>>
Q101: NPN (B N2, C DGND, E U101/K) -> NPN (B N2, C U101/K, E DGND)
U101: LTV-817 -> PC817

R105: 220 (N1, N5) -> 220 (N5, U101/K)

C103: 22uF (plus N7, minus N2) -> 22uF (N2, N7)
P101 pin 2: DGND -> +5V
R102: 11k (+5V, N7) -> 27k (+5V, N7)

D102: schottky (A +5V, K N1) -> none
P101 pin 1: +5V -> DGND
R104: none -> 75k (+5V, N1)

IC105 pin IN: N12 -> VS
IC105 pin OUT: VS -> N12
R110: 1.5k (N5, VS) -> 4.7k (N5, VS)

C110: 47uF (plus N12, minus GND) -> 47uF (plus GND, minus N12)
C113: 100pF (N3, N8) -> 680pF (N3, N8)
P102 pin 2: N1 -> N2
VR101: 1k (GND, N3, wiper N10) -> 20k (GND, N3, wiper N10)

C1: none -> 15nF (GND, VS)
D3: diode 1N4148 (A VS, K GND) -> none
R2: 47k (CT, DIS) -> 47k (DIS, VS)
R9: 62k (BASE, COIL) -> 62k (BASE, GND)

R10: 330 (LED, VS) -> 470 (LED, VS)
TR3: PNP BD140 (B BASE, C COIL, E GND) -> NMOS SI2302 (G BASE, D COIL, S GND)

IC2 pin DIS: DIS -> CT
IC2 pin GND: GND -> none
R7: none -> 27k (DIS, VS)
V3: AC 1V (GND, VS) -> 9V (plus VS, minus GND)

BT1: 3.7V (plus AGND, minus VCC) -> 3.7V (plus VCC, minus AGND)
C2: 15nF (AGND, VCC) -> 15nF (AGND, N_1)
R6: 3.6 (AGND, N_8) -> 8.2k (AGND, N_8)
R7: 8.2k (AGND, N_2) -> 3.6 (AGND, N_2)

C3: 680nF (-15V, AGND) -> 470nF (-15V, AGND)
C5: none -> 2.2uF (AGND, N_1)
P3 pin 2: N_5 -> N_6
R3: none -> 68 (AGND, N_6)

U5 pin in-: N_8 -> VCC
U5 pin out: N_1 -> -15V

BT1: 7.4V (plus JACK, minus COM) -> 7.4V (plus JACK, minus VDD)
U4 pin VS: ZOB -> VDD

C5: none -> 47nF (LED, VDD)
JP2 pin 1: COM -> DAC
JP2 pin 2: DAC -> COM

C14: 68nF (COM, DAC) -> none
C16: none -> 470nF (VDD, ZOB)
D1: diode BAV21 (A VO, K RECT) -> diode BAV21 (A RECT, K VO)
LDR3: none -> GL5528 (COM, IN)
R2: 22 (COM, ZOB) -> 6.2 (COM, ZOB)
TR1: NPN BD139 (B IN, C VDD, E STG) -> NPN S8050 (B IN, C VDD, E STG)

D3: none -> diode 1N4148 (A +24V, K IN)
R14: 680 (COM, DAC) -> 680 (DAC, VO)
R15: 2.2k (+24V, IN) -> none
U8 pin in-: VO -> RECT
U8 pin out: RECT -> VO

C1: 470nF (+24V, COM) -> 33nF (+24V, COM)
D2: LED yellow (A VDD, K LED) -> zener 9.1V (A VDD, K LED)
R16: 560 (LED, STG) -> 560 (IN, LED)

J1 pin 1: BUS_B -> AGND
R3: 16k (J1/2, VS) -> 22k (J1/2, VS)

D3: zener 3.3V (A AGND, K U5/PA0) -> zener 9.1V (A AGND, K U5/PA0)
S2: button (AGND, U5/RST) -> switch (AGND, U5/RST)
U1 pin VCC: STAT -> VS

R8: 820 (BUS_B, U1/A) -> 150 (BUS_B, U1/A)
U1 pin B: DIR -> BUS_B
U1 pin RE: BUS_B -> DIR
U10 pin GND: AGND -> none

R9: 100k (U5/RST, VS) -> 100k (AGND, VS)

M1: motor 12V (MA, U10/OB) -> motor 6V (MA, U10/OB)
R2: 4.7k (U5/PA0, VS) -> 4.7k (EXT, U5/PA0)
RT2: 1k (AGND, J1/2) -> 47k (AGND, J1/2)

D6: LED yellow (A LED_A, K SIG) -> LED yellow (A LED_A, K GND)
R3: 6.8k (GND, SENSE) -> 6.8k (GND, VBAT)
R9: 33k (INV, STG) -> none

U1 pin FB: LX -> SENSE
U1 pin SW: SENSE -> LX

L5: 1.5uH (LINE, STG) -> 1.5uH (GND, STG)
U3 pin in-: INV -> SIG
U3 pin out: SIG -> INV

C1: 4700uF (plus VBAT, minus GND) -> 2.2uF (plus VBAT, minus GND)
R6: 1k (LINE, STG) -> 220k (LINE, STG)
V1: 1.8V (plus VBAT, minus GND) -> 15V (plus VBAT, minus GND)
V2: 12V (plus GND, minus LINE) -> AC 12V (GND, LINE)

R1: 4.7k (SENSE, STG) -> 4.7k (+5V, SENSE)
<<
• Required work: The answer should consist of every line above in which "BASE" appears.

• Answer box:
R9: 62k (BASE, COIL) -> 62k (BASE, GND)
TR3: PNP BD140 (B BASE, C COIL, E GND) -> NMOS SI2302 (G BASE, D COIL, S GND)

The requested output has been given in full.